Start of Block

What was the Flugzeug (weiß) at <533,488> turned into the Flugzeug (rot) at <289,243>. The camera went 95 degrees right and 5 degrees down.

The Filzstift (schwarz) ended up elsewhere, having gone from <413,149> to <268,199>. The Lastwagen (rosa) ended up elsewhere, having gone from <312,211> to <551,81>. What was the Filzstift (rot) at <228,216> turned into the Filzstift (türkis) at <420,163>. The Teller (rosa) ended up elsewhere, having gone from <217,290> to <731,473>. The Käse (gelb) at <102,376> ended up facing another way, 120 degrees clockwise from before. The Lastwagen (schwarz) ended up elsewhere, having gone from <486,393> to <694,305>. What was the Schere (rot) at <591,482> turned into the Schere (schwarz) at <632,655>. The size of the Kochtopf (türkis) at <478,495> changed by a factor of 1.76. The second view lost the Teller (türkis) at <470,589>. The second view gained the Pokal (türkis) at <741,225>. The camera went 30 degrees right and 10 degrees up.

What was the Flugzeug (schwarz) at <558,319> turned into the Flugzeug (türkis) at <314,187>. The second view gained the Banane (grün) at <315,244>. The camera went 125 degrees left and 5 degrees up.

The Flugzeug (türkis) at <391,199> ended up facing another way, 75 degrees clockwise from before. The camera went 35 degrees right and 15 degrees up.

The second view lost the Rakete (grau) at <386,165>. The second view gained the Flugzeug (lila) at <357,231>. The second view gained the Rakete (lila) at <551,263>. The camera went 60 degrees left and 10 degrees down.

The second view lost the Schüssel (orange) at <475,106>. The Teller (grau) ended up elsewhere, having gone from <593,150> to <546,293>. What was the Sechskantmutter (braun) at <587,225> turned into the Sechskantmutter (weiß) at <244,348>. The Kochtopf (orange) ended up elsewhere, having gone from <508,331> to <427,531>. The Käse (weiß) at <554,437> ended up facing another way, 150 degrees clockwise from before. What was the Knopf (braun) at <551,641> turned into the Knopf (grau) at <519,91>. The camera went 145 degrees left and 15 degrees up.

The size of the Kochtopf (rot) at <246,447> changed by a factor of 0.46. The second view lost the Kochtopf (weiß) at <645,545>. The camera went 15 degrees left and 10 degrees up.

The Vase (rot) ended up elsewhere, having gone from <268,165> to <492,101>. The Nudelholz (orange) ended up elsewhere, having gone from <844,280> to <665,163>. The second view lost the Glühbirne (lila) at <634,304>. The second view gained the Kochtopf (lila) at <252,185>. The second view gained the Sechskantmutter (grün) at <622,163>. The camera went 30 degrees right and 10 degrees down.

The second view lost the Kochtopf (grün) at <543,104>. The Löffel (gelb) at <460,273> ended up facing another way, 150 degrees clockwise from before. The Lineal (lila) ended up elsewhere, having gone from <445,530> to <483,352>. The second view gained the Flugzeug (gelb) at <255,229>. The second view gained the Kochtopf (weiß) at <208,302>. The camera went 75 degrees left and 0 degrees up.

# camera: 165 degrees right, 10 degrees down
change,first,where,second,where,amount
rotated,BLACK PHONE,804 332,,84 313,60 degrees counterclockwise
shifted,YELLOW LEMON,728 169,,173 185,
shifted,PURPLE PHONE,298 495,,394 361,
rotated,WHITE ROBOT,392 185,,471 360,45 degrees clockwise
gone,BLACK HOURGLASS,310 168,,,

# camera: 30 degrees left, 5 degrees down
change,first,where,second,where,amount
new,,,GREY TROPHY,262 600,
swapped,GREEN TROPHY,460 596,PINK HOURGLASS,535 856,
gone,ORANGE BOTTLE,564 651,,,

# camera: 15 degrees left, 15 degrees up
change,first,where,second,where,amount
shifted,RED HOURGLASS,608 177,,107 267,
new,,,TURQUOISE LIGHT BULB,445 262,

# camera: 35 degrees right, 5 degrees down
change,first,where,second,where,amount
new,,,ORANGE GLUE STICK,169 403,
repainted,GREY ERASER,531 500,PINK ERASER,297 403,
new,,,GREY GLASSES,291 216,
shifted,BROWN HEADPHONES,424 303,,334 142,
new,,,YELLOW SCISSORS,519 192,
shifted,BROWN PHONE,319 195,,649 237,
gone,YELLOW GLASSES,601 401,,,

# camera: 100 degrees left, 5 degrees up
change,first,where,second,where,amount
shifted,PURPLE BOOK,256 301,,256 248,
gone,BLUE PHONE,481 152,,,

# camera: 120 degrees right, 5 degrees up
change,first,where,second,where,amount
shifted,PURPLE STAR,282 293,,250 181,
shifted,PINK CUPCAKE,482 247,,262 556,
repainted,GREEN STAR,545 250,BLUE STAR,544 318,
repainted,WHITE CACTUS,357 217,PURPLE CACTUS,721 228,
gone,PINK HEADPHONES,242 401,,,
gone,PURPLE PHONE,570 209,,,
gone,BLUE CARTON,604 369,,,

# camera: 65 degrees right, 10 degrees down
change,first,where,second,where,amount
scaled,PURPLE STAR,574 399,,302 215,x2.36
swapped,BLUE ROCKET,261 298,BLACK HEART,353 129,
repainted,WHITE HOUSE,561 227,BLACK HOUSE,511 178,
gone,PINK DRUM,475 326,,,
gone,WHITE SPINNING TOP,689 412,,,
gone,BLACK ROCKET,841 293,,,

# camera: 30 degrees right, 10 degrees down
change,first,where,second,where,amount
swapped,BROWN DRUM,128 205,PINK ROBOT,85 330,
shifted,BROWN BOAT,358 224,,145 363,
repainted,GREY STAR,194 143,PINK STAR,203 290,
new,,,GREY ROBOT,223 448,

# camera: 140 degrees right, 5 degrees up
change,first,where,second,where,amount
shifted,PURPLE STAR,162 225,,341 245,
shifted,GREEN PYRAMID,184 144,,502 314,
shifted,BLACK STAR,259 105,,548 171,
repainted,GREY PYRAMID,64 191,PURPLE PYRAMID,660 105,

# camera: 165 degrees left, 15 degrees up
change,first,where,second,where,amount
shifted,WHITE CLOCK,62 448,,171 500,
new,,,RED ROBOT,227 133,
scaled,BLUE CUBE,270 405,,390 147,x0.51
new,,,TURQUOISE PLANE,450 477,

End of Block

• [WHAT NEEDS TO BE DONE]: After reading through the records, retype all of them exactly.

• [ANSWER AREA]:
What was the Flugzeug (weiß) at <533,488> turned into the Flugzeug (rot) at <289,243>. The camera went 95 degrees right and 5 degrees down.

The Filzstift (schwarz) ended up elsewhere, having gone from <413,149> to <268,199>. The Lastwagen (rosa) ended up elsewhere, having gone from <312,211> to <551,81>. What was the Filzstift (rot) at <228,216> turned into the Filzstift (türkis) at <420,163>. The Teller (rosa) ended up elsewhere, having gone from <217,290> to <731,473>. The Käse (gelb) at <102,376> ended up facing another way, 120 degrees clockwise from before. The Lastwagen (schwarz) ended up elsewhere, having gone from <486,393> to <694,305>. What was the Schere (rot) at <591,482> turned into the Schere (schwarz) at <632,655>. The size of the Kochtopf (türkis) at <478,495> changed by a factor of 1.76. The second view lost the Teller (türkis) at <470,589>. The second view gained the Pokal (türkis) at <741,225>. The camera went 30 degrees right and 10 degrees up.

What was the Flugzeug (schwarz) at <558,319> turned into the Flugzeug (türkis) at <314,187>. The second view gained the Banane (grün) at <315,244>. The camera went 125 degrees left and 5 degrees up.

The Flugzeug (türkis) at <391,199> ended up facing another way, 75 degrees clockwise from before. The camera went 35 degrees right and 15 degrees up.

The second view lost the Rakete (grau) at <386,165>. The second view gained the Flugzeug (lila) at <357,231>. The second view gained the Rakete (lila) at <551,263>. The camera went 60 degrees left and 10 degrees down.

The second view lost the Schüssel (orange) at <475,106>. The Teller (grau) ended up elsewhere, having gone from <593,150> to <546,293>. What was the Sechskantmutter (braun) at <587,225> turned into the Sechskantmutter (weiß) at <244,348>. The Kochtopf (orange) ended up elsewhere, having gone from <508,331> to <427,531>. The Käse (weiß) at <554,437> ended up facing another way, 150 degrees clockwise from before. What was the Knopf (braun) at <551,641> turned into the Knopf (grau) at <519,91>. The camera went 145 degrees left and 15 degrees up.

The size of the Kochtopf (rot) at <246,447> changed by a factor of 0.46. The second view lost the Kochtopf (weiß) at <645,545>. The camera went 15 degrees left and 10 degrees up.

The Vase (rot) ended up elsewhere, having gone from <268,165> to <492,101>. The Nudelholz (orange) ended up elsewhere, having gone from <844,280> to <665,163>. The second view lost the Glühbirne (lila) at <634,304>. The second view gained the Kochtopf (lila) at <252,185>. The second view gained the Sechskantmutter (grün) at <622,163>. The camera went 30 degrees right and 10 degrees down.

The second view lost the Kochtopf (grün) at <543,104>. The Löffel (gelb) at <460,273> ended up facing another way, 150 degrees clockwise from before. The Lineal (lila) ended up elsewhere, having gone from <445,530> to <483,352>. The second view gained the Flugzeug (gelb) at <255,229>. The second view gained the Kochtopf (weiß) at <208,302>. The camera went 75 degrees left and 0 degrees up.

# camera: 165 degrees right, 10 degrees down
change,first,where,second,where,amount
rotated,BLACK PHONE,804 332,,84 313,60 degrees counterclockwise
shifted,YELLOW LEMON,728 169,,173 185,
shifted,PURPLE PHONE,298 495,,394 361,
rotated,WHITE ROBOT,392 185,,471 360,45 degrees clockwise
gone,BLACK HOURGLASS,310 168,,,

# camera: 30 degrees left, 5 degrees down
change,first,where,second,where,amount
new,,,GREY TROPHY,262 600,
swapped,GREEN TROPHY,460 596,PINK HOURGLASS,535 856,
gone,ORANGE BOTTLE,564 651,,,

# camera: 15 degrees left, 15 degrees up
change,first,where,second,where,amount
shifted,RED HOURGLASS,608 177,,107 267,
new,,,TURQUOISE LIGHT BULB,445 262,

# camera: 35 degrees right, 5 degrees down
change,first,where,second,where,amount
new,,,ORANGE GLUE STICK,169 403,
repainted,GREY ERASER,531 500,PINK ERASER,297 403,
new,,,GREY GLASSES,291 216,
shifted,BROWN HEADPHONES,424 303,,334 142,
new,,,YELLOW SCISSORS,519 192,
shifted,BROWN PHONE,319 195,,649 237,
gone,YELLOW GLASSES,601 401,,,

# camera: 100 degrees left, 5 degrees up
change,first,where,second,where,amount
shifted,PURPLE BOOK,256 301,,256 248,
gone,BLUE PHONE,481 152,,,

# camera: 120 degrees right, 5 degrees up
change,first,where,second,where,amount
shifted,PURPLE STAR,282 293,,250 181,
shifted,PINK CUPCAKE,482 247,,262 556,
repainted,GREEN STAR,545 250,BLUE STAR,544 318,
repainted,WHITE CACTUS,357 217,PURPLE CACTUS,721 228,
gone,PINK HEADPHONES,242 401,,,
gone,PURPLE PHONE,570 209,,,
gone,BLUE CARTON,604 369,,,

# camera: 65 degrees right, 10 degrees down
change,first,where,second,where,amount
scaled,PURPLE STAR,574 399,,302 215,x2.36
swapped,BLUE ROCKET,261 298,BLACK HEART,353 129,
repainted,WHITE HOUSE,561 227,BLACK HOUSE,511 178,
gone,PINK DRUM,475 326,,,
gone,WHITE SPINNING TOP,689 412,,,
gone,BLACK ROCKET,841 293,,,

# camera: 30 degrees right, 10 degrees down
change,first,where,second,where,amount
swapped,BROWN DRUM,128 205,PINK ROBOT,85 330,
shifted,BROWN BOAT,358 224,,145 363,
repainted,GREY STAR,194 143,PINK STAR,203 290,
new,,,GREY ROBOT,223 448,

# camera: 140 degrees right, 5 degrees up
change,first,where,second,where,amount
shifted,PURPLE STAR,162 225,,341 245,
shifted,GREEN PYRAMID,184 144,,502 314,
shifted,BLACK STAR,259 105,,548 171,
repainted,GREY PYRAMID,64 191,PURPLE PYRAMID,660 105,

# camera: 165 degrees left, 15 degrees up
change,first,where,second,where,amount
shifted,WHITE CLOCK,62 448,,171 500,
new,,,RED ROBOT,227 133,
scaled,BLUE CUBE,270 405,,390 147,x0.51
new,,,TURQUOISE PLANE,450 477,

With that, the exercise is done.